--- DATA ---
────

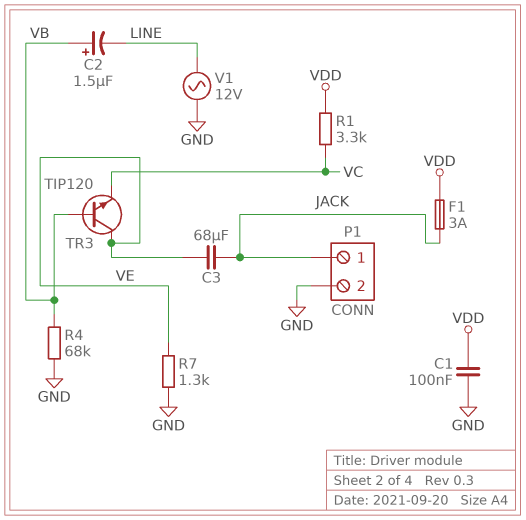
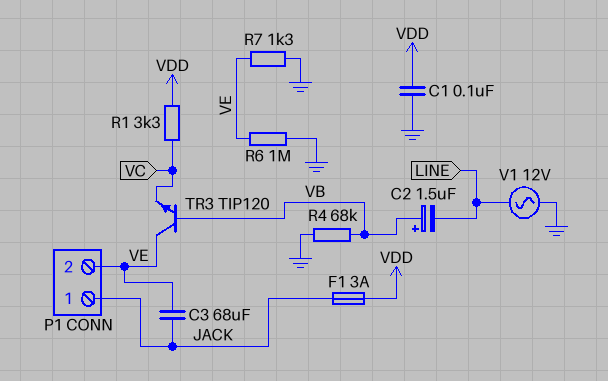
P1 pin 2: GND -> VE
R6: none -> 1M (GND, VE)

────

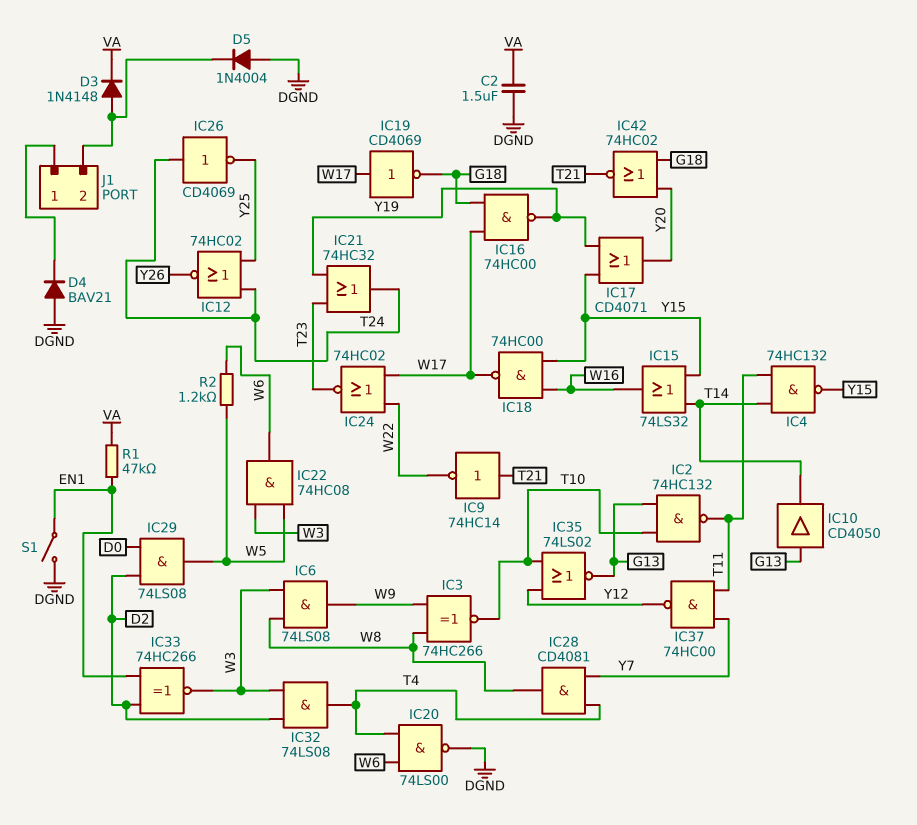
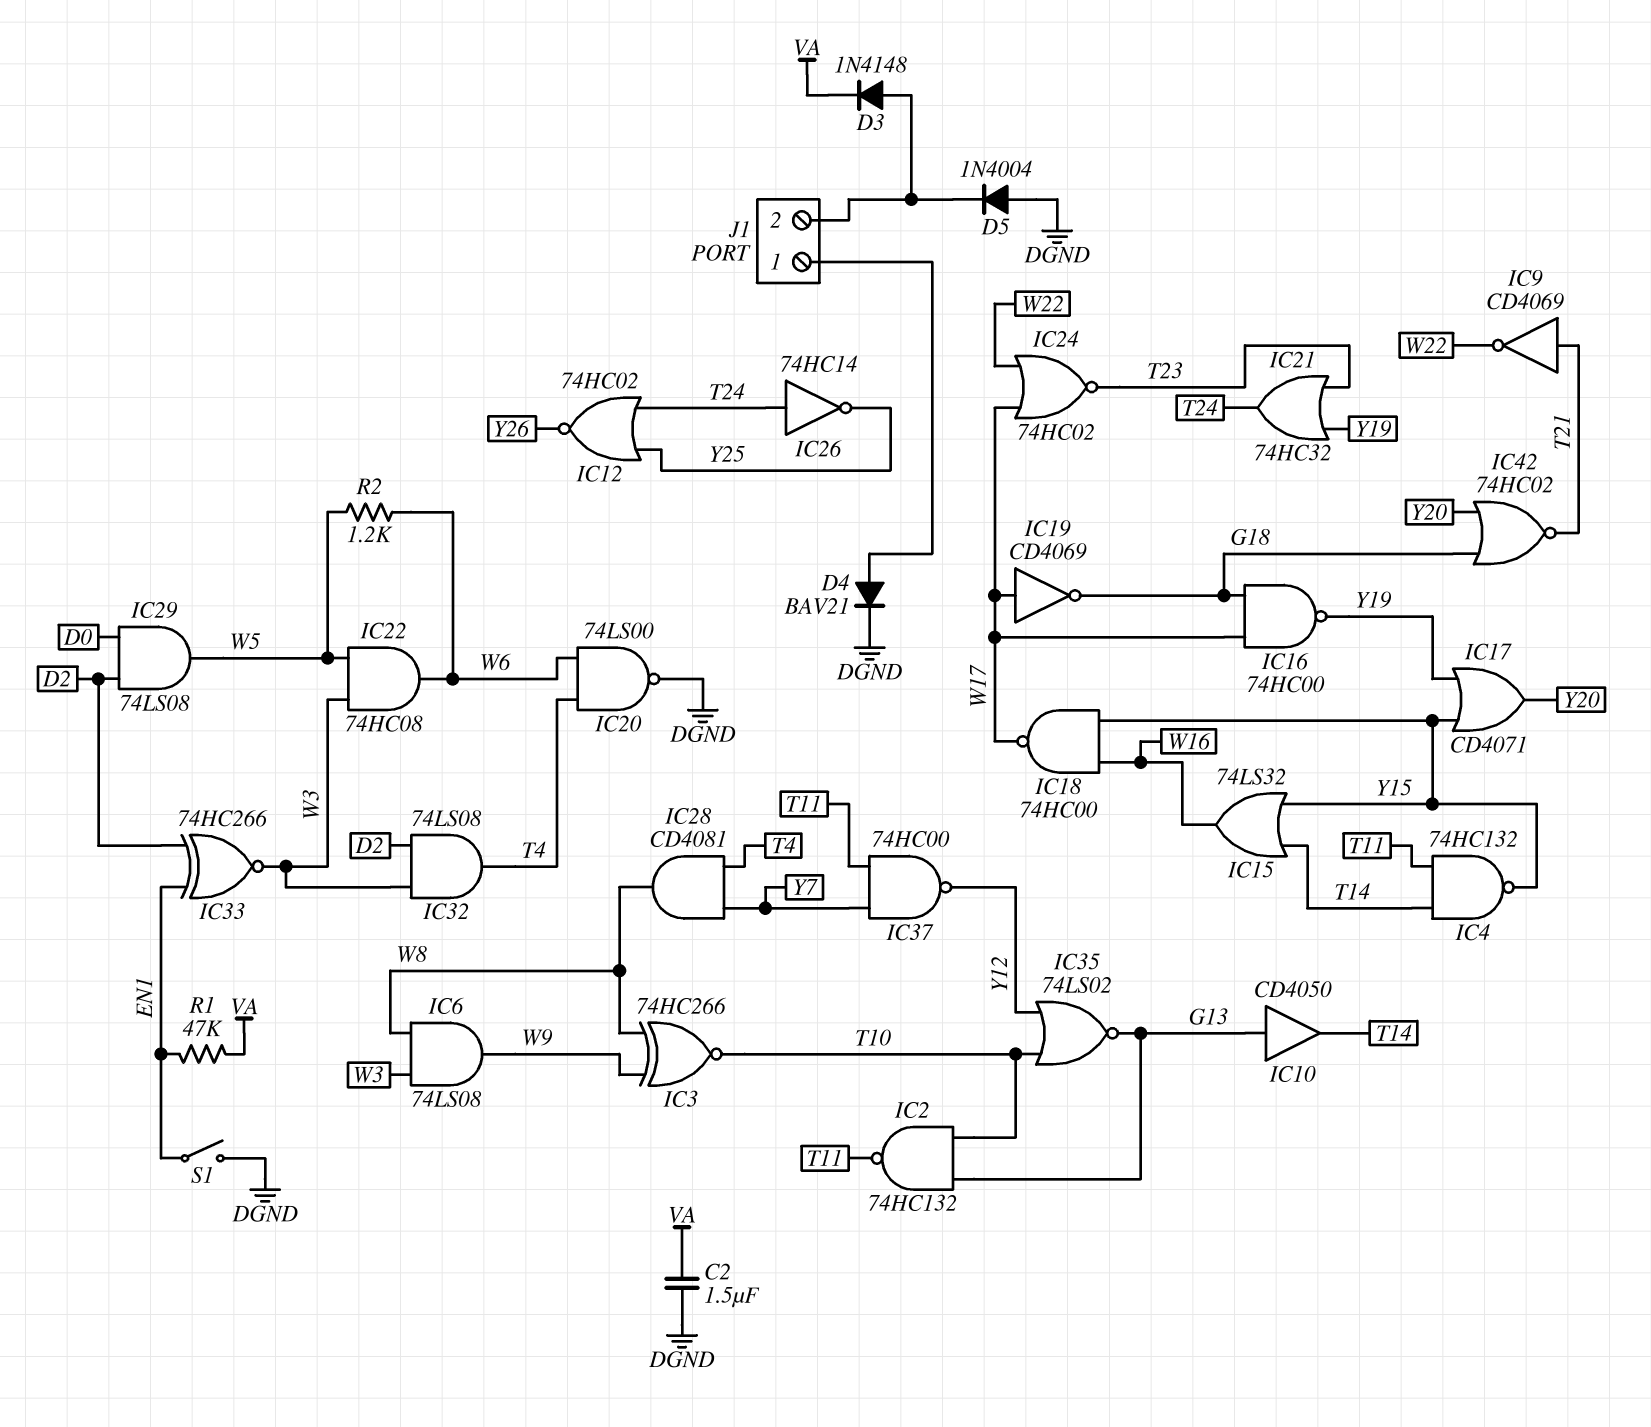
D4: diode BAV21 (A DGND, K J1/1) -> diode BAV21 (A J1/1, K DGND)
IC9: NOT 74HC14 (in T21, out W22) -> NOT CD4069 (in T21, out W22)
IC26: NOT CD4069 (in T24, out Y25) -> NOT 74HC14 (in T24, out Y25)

────

--- WORK TO BE COMPLETED ---
Looking at the entries above, can you reproduce exactly the lines from the one that holds "IC9: NOT 74HC14" through the one that holds "IC26: NOT CD4069", and only those?

--- RESPONSE BOX ---
IC9: NOT 74HC14 (in T21, out W22) -> NOT CD4069 (in T21, out W22)
IC26: NOT CD4069 (in T24, out Y25) -> NOT 74HC14 (in T24, out Y25)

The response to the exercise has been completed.